<<<<
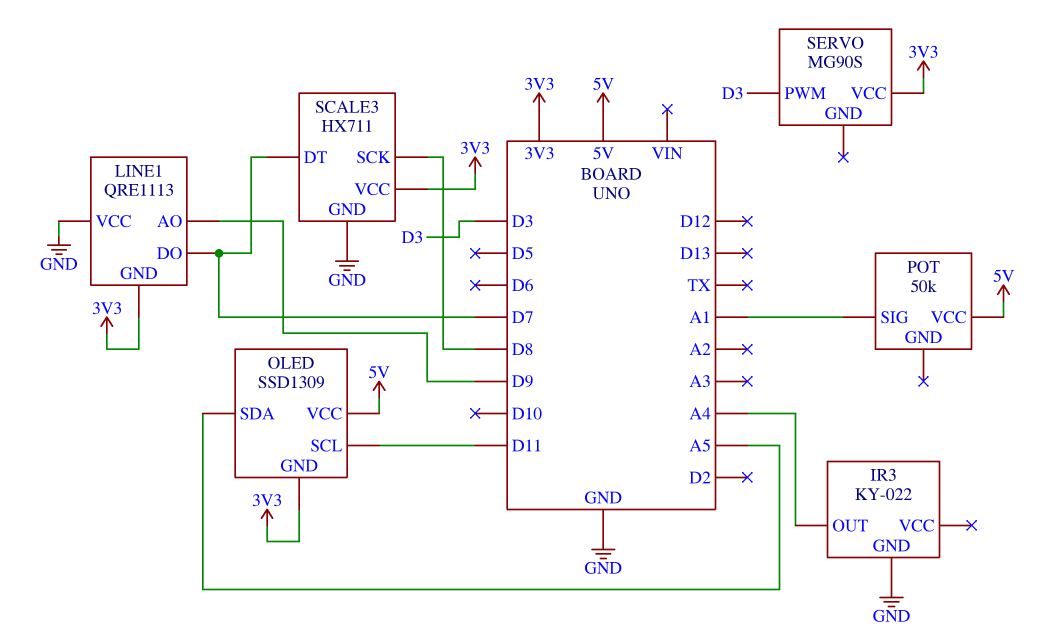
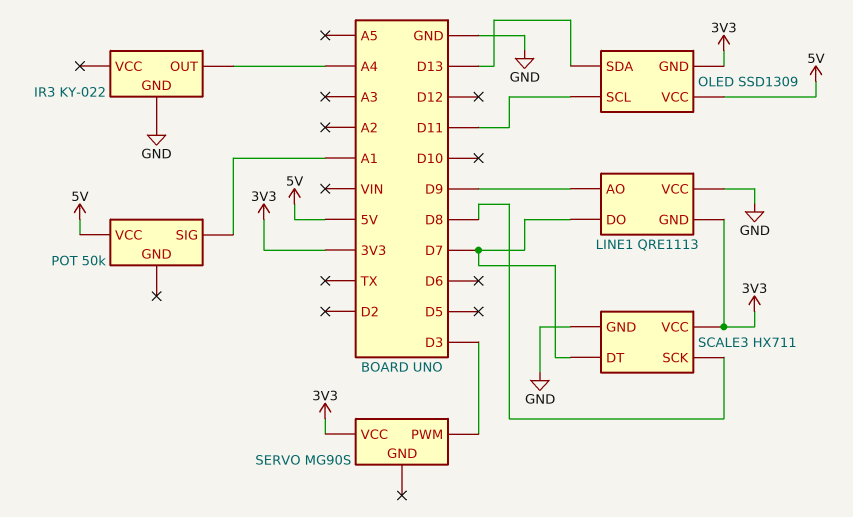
OLED pin SDA: A5 -> D13

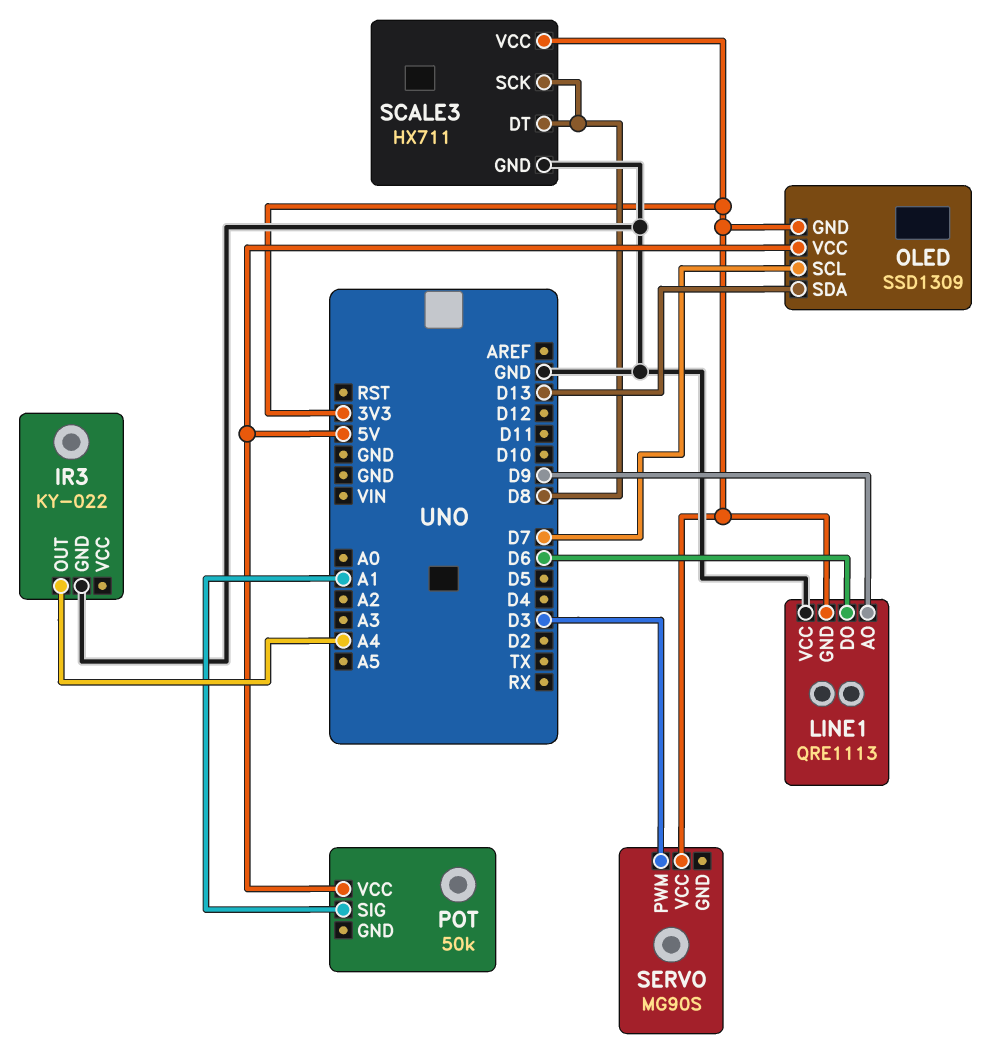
LINE1 pin DO: D7 -> D6
OLED pin SCL: D11 -> D7
SCALE3 pin DT: D7 -> D8

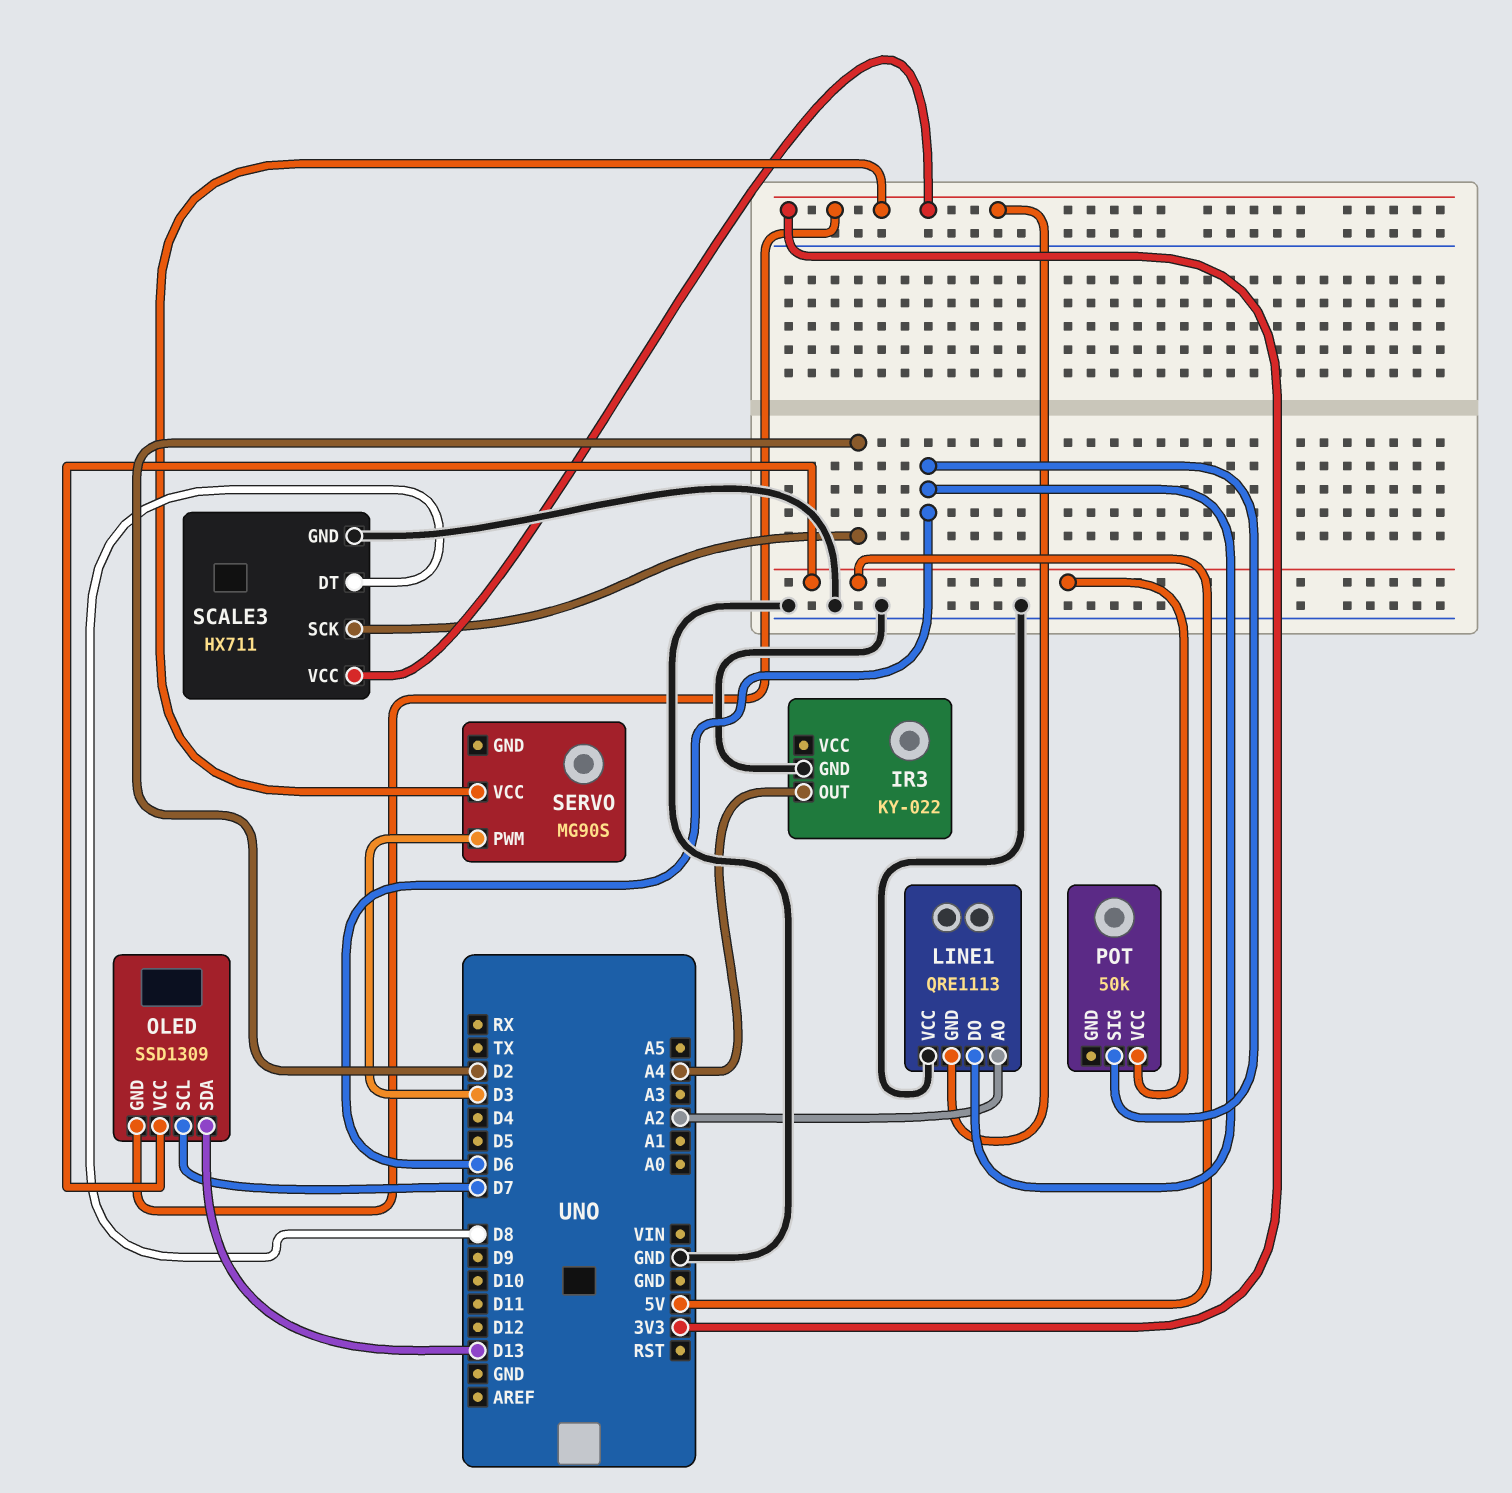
LINE1 pin AO: D9 -> A2
POT pin SIG: A1 -> D6
SCALE3 pin SCK: D8 -> D2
>>>>
*About this exercise:*
Images should not appear in the copy; retype the listing above exactly.

*Result of this task:*
OLED pin SDA: A5 -> D13

LINE1 pin DO: D7 -> D6
OLED pin SCL: D11 -> D7
SCALE3 pin DT: D7 -> D8

LINE1 pin AO: D9 -> A2
POT pin SIG: A1 -> D6
SCALE3 pin SCK: D8 -> D2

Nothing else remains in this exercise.